§ RECORD EXCERPTS
○ ○ ○ ○ ○ ○ ○

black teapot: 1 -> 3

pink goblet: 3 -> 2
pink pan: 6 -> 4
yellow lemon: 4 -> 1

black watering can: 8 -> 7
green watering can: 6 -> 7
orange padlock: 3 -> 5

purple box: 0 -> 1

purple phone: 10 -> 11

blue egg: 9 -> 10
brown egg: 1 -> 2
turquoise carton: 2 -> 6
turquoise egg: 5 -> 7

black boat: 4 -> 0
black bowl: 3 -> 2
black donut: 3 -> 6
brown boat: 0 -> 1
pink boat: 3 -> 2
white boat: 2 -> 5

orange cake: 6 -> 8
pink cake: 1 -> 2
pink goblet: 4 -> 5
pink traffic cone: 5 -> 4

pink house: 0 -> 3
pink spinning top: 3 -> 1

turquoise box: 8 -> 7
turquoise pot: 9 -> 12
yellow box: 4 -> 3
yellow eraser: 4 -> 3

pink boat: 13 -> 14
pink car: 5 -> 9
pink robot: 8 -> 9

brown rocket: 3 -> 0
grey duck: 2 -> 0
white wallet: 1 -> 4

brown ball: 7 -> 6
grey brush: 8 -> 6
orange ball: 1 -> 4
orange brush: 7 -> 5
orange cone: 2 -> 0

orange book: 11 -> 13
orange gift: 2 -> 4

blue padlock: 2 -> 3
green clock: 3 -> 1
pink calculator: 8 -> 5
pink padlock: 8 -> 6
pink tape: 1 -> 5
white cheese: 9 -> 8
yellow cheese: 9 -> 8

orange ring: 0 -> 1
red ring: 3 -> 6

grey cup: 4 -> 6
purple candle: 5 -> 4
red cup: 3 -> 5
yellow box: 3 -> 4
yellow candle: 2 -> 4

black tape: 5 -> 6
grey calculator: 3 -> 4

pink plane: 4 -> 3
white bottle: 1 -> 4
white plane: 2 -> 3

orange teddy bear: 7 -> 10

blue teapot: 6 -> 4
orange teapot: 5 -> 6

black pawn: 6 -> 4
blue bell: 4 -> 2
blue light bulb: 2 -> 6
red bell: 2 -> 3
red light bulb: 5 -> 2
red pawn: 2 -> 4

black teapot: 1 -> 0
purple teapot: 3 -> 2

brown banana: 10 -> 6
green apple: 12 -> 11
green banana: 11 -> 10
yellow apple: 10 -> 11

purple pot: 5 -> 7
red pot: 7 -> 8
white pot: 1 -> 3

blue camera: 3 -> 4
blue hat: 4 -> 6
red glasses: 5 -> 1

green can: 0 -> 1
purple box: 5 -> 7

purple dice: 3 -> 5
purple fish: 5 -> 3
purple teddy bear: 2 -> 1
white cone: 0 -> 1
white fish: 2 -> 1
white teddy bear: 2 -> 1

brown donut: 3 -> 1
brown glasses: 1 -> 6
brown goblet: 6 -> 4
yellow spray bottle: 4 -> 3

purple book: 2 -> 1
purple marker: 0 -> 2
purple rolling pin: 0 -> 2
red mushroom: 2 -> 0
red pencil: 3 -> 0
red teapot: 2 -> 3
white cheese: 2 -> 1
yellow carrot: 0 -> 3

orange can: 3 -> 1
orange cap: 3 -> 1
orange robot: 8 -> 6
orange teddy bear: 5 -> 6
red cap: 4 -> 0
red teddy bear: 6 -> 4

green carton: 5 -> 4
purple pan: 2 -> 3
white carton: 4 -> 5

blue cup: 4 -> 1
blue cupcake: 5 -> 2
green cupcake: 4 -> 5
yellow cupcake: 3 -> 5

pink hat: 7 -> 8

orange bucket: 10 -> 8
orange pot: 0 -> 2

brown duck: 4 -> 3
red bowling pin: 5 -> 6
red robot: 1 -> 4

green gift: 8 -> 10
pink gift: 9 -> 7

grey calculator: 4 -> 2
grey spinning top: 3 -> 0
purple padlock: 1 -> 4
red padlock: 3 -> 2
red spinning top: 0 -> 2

○ ○ ○ ○ ○ ○ ○

§ PROBLEM TO WORK ON
Everything from the first line above up to and including the line that contains "turquoise pot: 9 -> 12" should be printed exactly; please print only that.

§ RESPONSE TO THIS TASK
black teapot: 1 -> 3

pink goblet: 3 -> 2
pink pan: 6 -> 4
yellow lemon: 4 -> 1

black watering can: 8 -> 7
green watering can: 6 -> 7
orange padlock: 3 -> 5

purple box: 0 -> 1

purple phone: 10 -> 11

blue egg: 9 -> 10
brown egg: 1 -> 2
turquoise carton: 2 -> 6
turquoise egg: 5 -> 7

black boat: 4 -> 0
black bowl: 3 -> 2
black donut: 3 -> 6
brown boat: 0 -> 1
pink boat: 3 -> 2
white boat: 2 -> 5

orange cake: 6 -> 8
pink cake: 1 -> 2
pink goblet: 4 -> 5
pink traffic cone: 5 -> 4

pink house: 0 -> 3
pink spinning top: 3 -> 1

turquoise box: 8 -> 7
turquoise pot: 9 -> 12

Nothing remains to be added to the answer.